• What to work on
Every line below from the one containing "(330, 411) = (234, 149): none" through the one containing "(218, 248) = (292, 158): none" must be transcribed exactly. Omit all lines outside that stretch.

[Object tracking records]

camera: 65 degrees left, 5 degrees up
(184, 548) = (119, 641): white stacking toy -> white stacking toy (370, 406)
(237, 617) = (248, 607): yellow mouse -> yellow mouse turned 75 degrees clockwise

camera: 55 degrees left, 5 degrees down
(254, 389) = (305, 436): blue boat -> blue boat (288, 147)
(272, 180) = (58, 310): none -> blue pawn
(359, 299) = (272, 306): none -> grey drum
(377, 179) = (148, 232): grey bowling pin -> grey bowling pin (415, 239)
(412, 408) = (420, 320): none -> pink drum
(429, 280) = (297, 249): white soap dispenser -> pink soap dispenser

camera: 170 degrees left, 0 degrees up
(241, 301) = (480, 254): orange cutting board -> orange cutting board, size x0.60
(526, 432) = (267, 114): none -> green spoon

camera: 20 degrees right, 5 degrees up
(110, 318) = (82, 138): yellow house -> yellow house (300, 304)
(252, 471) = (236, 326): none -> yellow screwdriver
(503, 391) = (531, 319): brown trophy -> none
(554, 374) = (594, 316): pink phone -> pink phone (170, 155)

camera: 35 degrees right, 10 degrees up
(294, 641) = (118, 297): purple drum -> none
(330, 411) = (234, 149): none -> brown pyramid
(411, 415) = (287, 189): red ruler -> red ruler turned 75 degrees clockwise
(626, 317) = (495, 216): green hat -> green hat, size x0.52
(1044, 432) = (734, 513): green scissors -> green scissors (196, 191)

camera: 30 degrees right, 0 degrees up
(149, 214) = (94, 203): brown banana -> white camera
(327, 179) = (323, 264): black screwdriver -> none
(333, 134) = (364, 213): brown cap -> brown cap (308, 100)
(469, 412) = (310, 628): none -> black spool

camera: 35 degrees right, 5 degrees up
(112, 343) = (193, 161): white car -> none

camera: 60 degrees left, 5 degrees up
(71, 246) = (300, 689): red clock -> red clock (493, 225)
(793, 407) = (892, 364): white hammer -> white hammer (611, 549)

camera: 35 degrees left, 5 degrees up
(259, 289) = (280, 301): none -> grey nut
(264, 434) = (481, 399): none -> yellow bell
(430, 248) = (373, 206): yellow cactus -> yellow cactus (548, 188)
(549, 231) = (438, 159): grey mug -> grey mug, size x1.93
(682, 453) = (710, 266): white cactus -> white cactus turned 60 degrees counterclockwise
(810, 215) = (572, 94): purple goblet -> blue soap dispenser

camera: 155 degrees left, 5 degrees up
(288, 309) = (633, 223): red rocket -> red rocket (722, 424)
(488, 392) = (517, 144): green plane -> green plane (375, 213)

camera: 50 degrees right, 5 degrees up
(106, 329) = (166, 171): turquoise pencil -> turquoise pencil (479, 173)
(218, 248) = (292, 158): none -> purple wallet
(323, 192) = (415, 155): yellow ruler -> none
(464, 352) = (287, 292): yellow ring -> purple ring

• Expected answer
(330, 411) = (234, 149): none -> brown pyramid
(411, 415) = (287, 189): red ruler -> red ruler turned 75 degrees clockwise
(626, 317) = (495, 216): green hat -> green hat, size x0.52
(1044, 432) = (734, 513): green scissors -> green scissors (196, 191)

camera: 30 degrees right, 0 degrees up
(149, 214) = (94, 203): brown banana -> white camera
(327, 179) = (323, 264): black screwdriver -> none
(333, 134) = (364, 213): brown cap -> brown cap (308, 100)
(469, 412) = (310, 628): none -> black spool

camera: 35 degrees right, 5 degrees up
(112, 343) = (193, 161): white car -> none

camera: 60 degrees left, 5 degrees up
(71, 246) = (300, 689): red clock -> red clock (493, 225)
(793, 407) = (892, 364): white hammer -> white hammer (611, 549)

camera: 35 degrees left, 5 degrees up
(259, 289) = (280, 301): none -> grey nut
(264, 434) = (481, 399): none -> yellow bell
(430, 248) = (373, 206): yellow cactus -> yellow cactus (548, 188)
(549, 231) = (438, 159): grey mug -> grey mug, size x1.93
(682, 453) = (710, 266): white cactus -> white cactus turned 60 degrees counterclockwise
(810, 215) = (572, 94): purple goblet -> blue soap dispenser

camera: 155 degrees left, 5 degrees up
(288, 309) = (633, 223): red rocket -> red rocket (722, 424)
(488, 392) = (517, 144): green plane -> green plane (375, 213)

camera: 50 degrees right, 5 degrees up
(106, 329) = (166, 171): turquoise pencil -> turquoise pencil (479, 173)
(218, 248) = (292, 158): none -> purple wallet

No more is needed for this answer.